* **ABOUT THIS EXERCISE**
The required output is the line containing "czapka (czerwony) |" followed by each line through the end of the data below, repeated exactly and with nothing added.

* **DATA SHOWN**
________________________
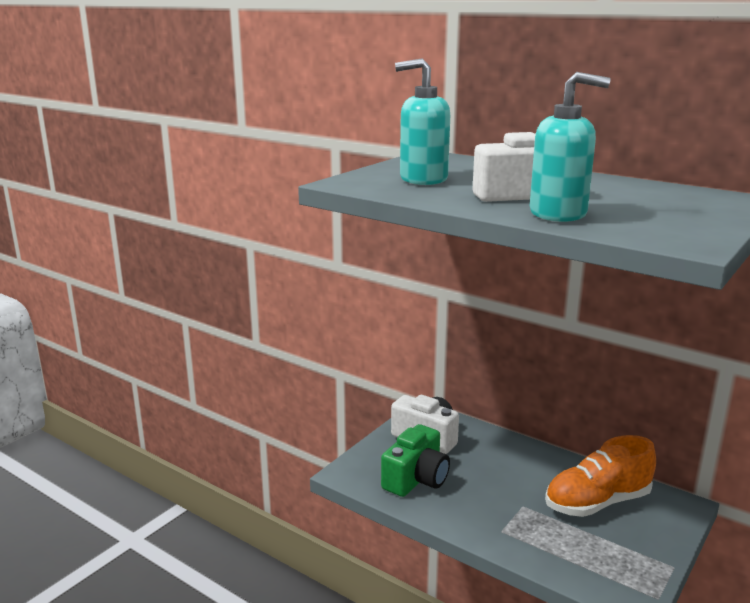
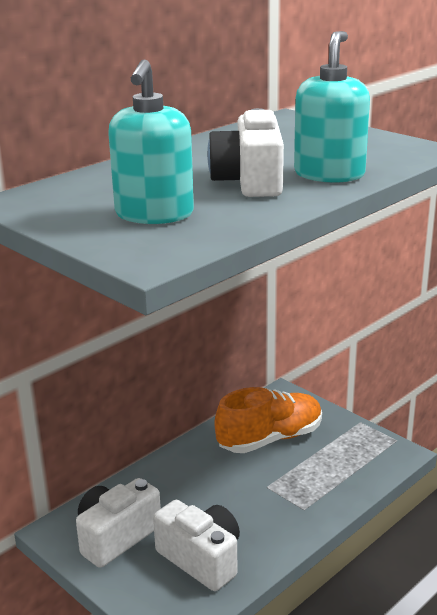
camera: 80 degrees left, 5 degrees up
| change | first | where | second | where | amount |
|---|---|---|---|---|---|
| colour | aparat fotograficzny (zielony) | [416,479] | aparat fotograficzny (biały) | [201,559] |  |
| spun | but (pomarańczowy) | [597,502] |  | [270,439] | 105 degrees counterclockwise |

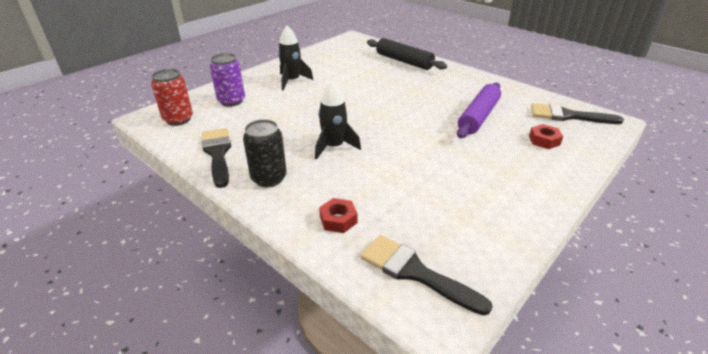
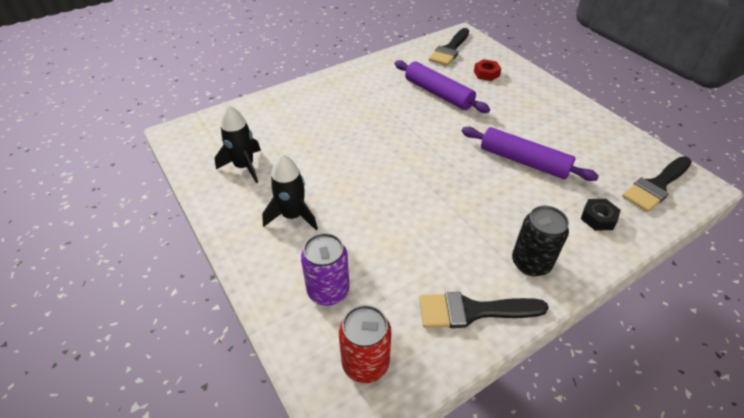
camera: 75 degrees left, 10 degrees up
| change | first | where | second | where | amount |
|---|---|---|---|---|---|
| relocated | rakieta (czarny) | [334,147] |  | [244,166] |  |
| appeared |  |  | wałek do ciasta (fioletowy) | [524,161] |  |
| colour | nakrętka (czerwony) | [338,220] | nakrętka (czarny) | [598,218] |  |
| missing | wałek do ciasta (czarny) | [404,61] |  |  |  |

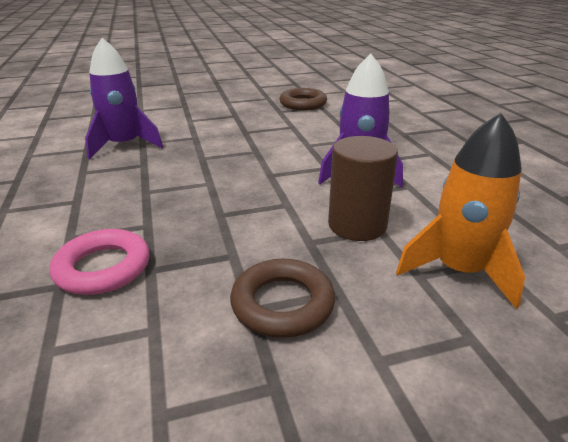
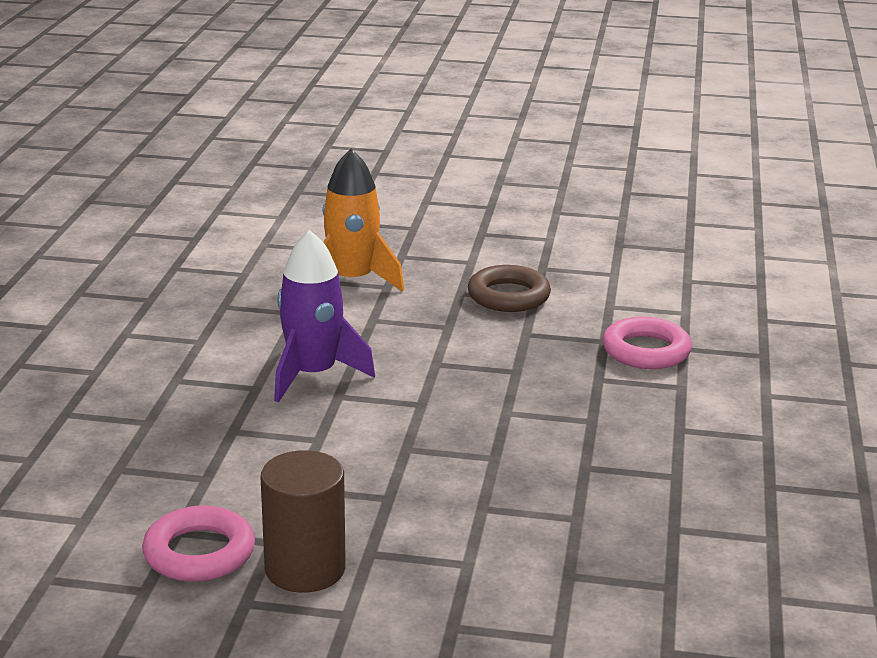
camera: 155 degrees left, 5 degrees down
| change | first | where | second | where | amount |
|---|---|---|---|---|---|
| colour | pierścień (brązowy) | [303,104] | pierścień (różowy) | [199,553] |  |
| relocated | walec (brązowy) | [357,225] |  | [305,569] |  |
| missing | rakieta (fioletowy) | [124,145] |  |  |  |

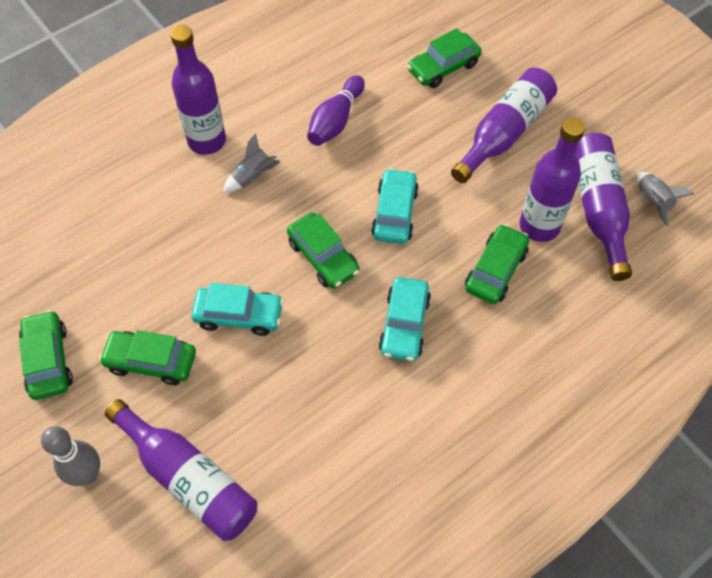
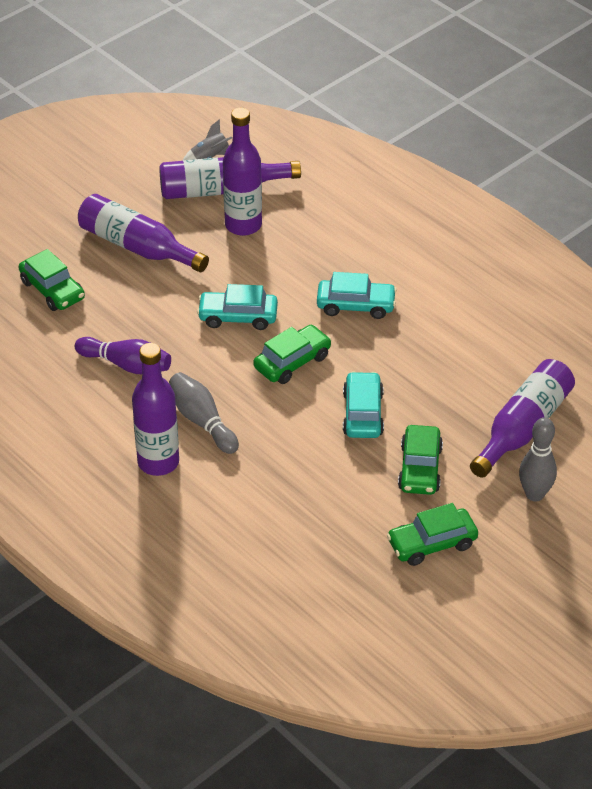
camera: 95 degrees left, 15 degrees down
| change | first | where | second | where | amount |
|---|---|---|---|---|---|
| exchanged | rakieta (szary) | [252,176] | kręgiel (szary) | [202,421] |  |
| missing | samochód (zielony) | [495,270] |  |  |  |

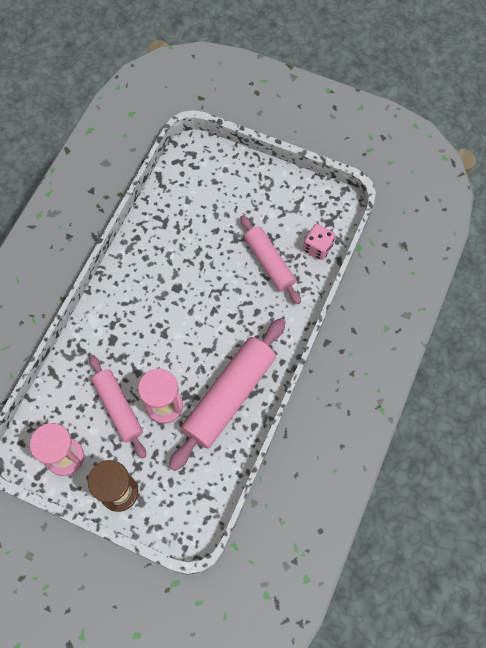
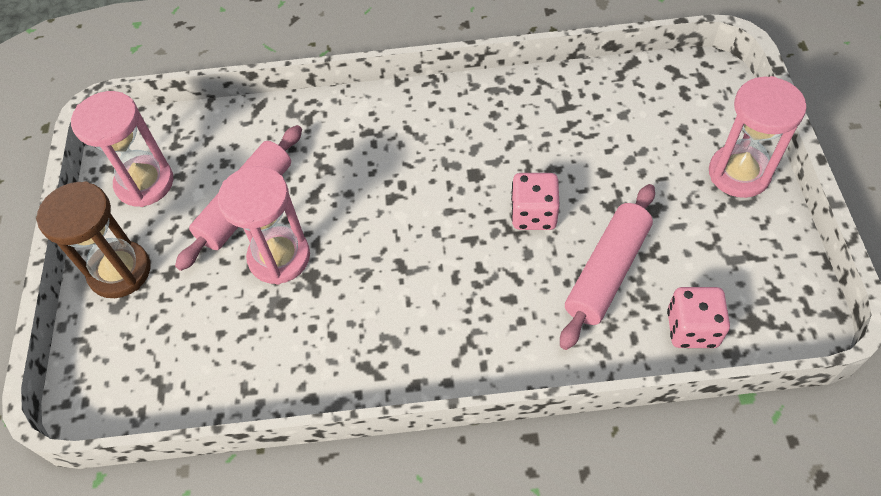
camera: 65 degrees right, 10 degrees down
| change | first | where | second | where | amount |
|---|---|---|---|---|---|
| appeared |  |  | kostka do gry (różowy) | [533,214] |  |
| appeared |  |  | klepsydra (różowy) | [739,173] |  |
| missing | wałek do ciasta (różowy) | [229,396] |  |  |  |

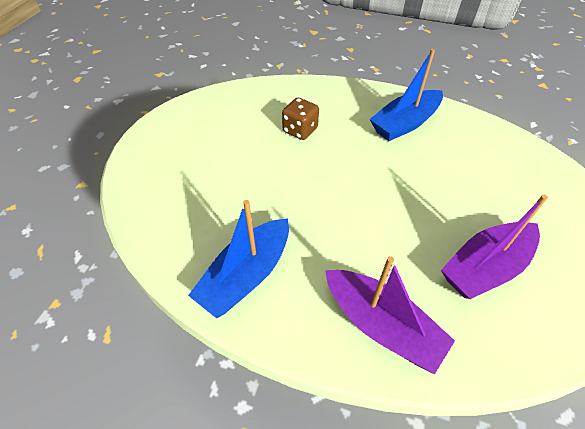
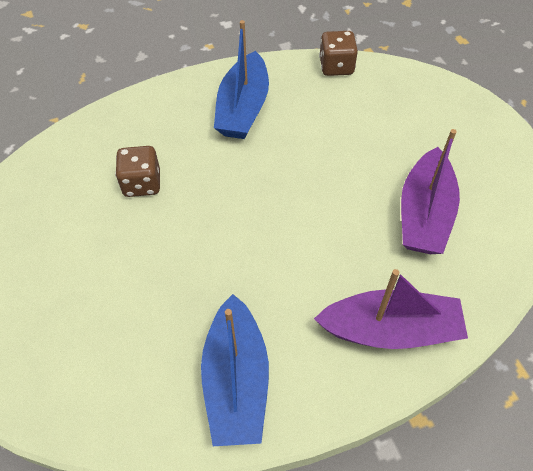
camera: 40 degrees left, 5 degrees up
| change | first | where | second | where | amount |
|---|---|---|---|---|---|
| appeared |  |  | kostka do gry (brązowy) | [336,67] |  |

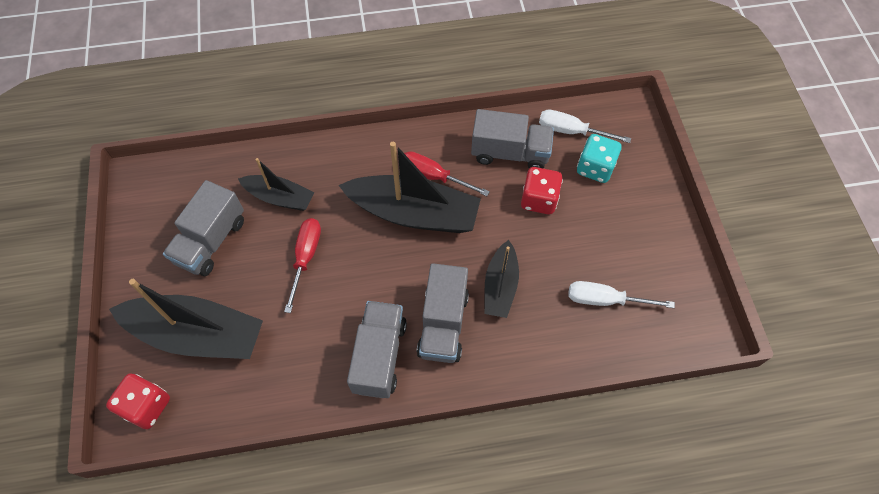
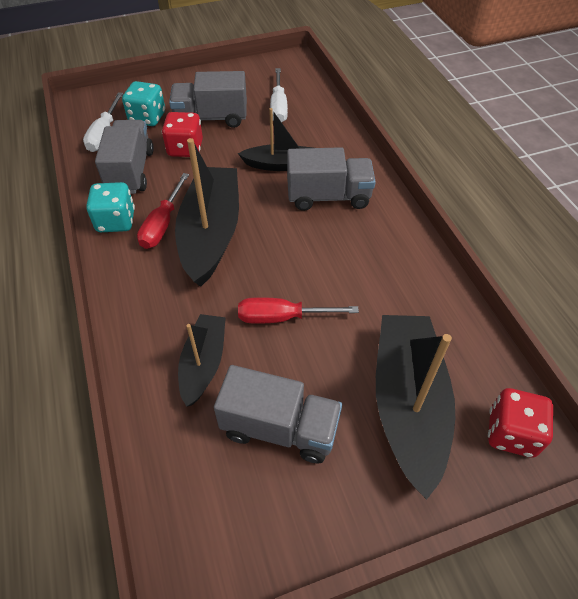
camera: 100 degrees left, 10 degrees down
| change | first | where | second | where | amount |
|---|---|---|---|---|---|
| appeared |  |  | kostka do gry (turkusowy) | [116,221] |  |
| relocated | ciężarówka (szary) | [379,356] |  | [211,118] |  |

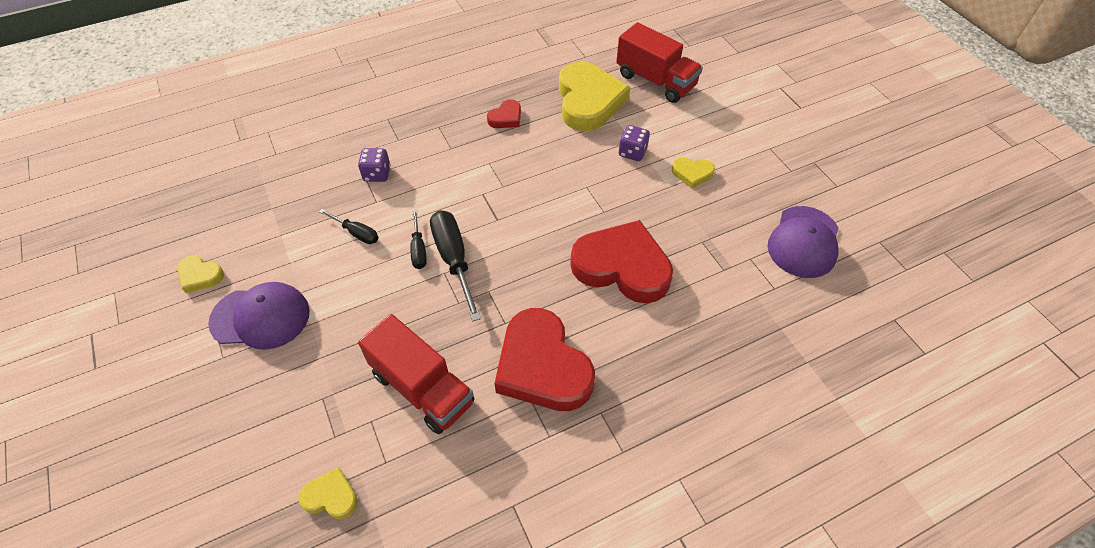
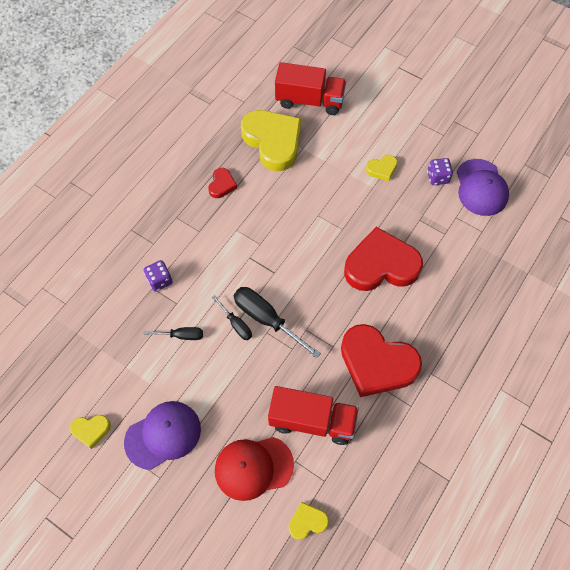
camera: 30 degrees left, 10 degrees up
| change | first | where | second | where | amount |
|---|---|---|---|---|---|
| appeared |  |  | czapka (czerwony) | [253,467] |  |
| relocated | kostka do gry (fioletowy) | [632,152] |  | [437,177] |  |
________________________
* **ANSWER TO THE EXERCISE**
| appeared |  |  | czapka (czerwony) | [253,467] |  |
| relocated | kostka do gry (fioletowy) | [632,152] |  | [437,177] |  |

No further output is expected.